[[ DATASET RECORDS open ]]

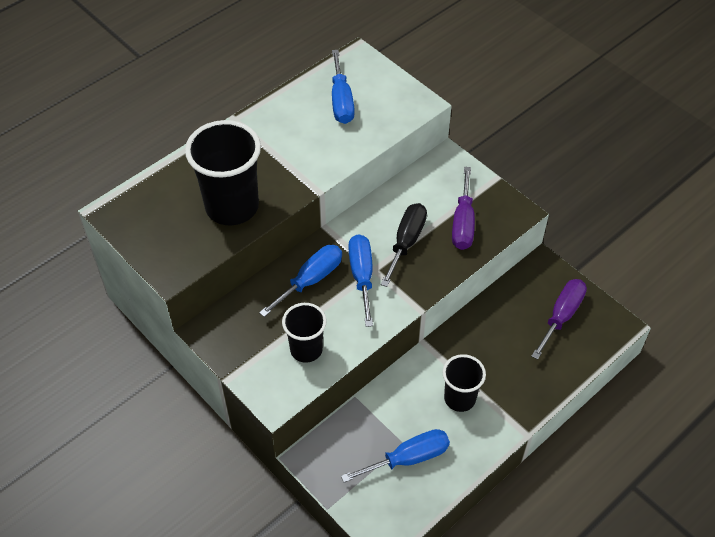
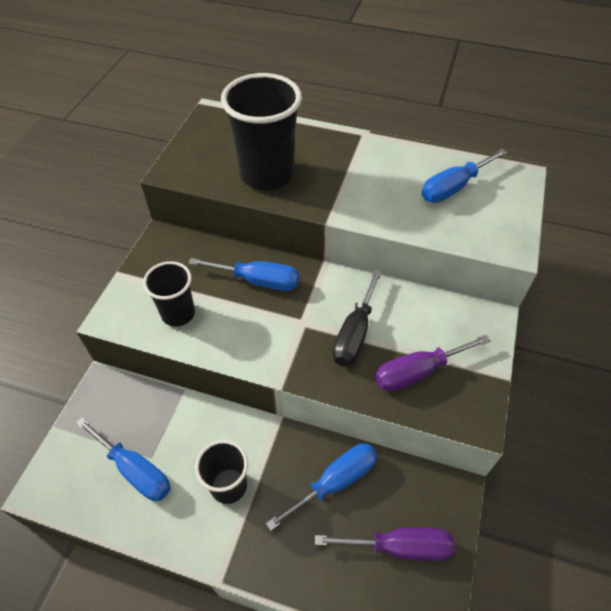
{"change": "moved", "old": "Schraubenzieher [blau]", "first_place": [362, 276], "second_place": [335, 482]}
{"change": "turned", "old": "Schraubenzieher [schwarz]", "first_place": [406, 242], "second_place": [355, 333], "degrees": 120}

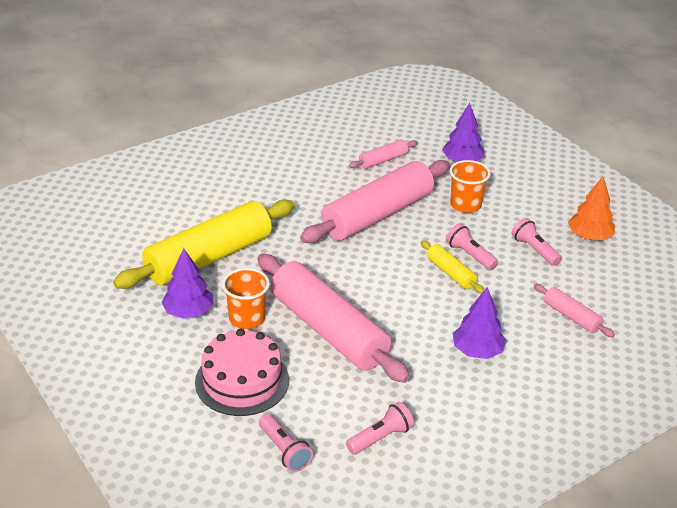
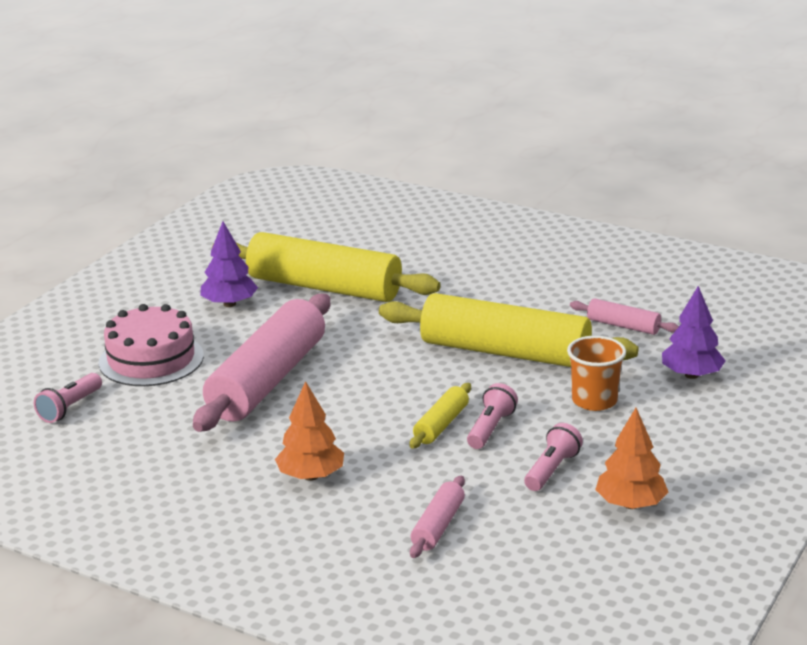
{"change": "recoloured", "old": "Baum [lila]", "new": "Baum [orange]", "first_place": [477, 351], "second_place": [311, 476]}
{"change": "recoloured", "old": "Nudelholz [rosa]", "new": "Nudelholz [gelb]", "first_place": [377, 215], "second_place": [505, 352]}
{"change": "removed", "old": "Becher [orange]", "first_place": [247, 318]}
{"change": "removed", "old": "Taschenlampe [rosa]", "first_place": [380, 437]}

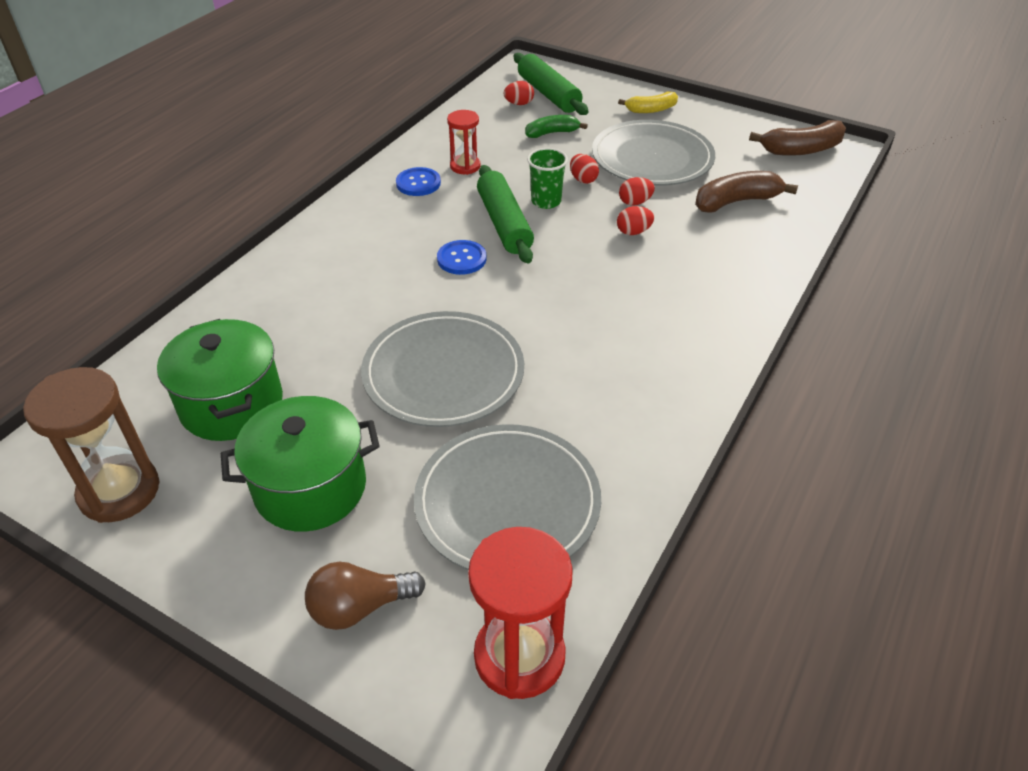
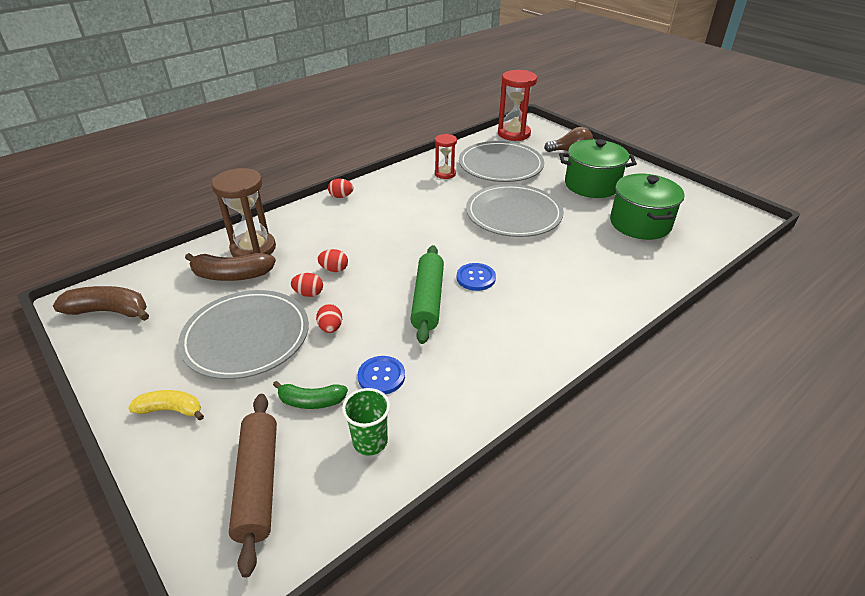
{"change": "moved", "old": "Sanduhr [braun]", "first_place": [119, 491], "second_place": [253, 249]}
{"change": "recoloured", "old": "Nudelholz [grün]", "new": "Nudelholz [braun]", "first_place": [549, 94], "second_place": [258, 483]}
{"change": "moved", "old": "Ei [rot]", "first_place": [519, 104], "second_place": [341, 196]}
{"change": "moved", "old": "Becher [grün]", "first_place": [546, 201], "second_place": [370, 442]}
{"change": "moved", "old": "Knopf [blau]", "first_place": [418, 183], "second_place": [381, 376]}
{"change": "moved", "old": "Sanduhr [rot]", "first_place": [465, 166], "second_place": [445, 174]}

[[ DATASET RECORDS closed ]]

# YOUR ASSIGNMENT
Each line above that has the word "rosa" should be copied.

# RESPONSE TO THIS EXERCISE
{"change": "recoloured", "old": "Nudelholz [rosa]", "new": "Nudelholz [gelb]", "first_place": [377, 215], "second_place": [505, 352]}
{"change": "removed", "old": "Taschenlampe [rosa]", "first_place": [380, 437]}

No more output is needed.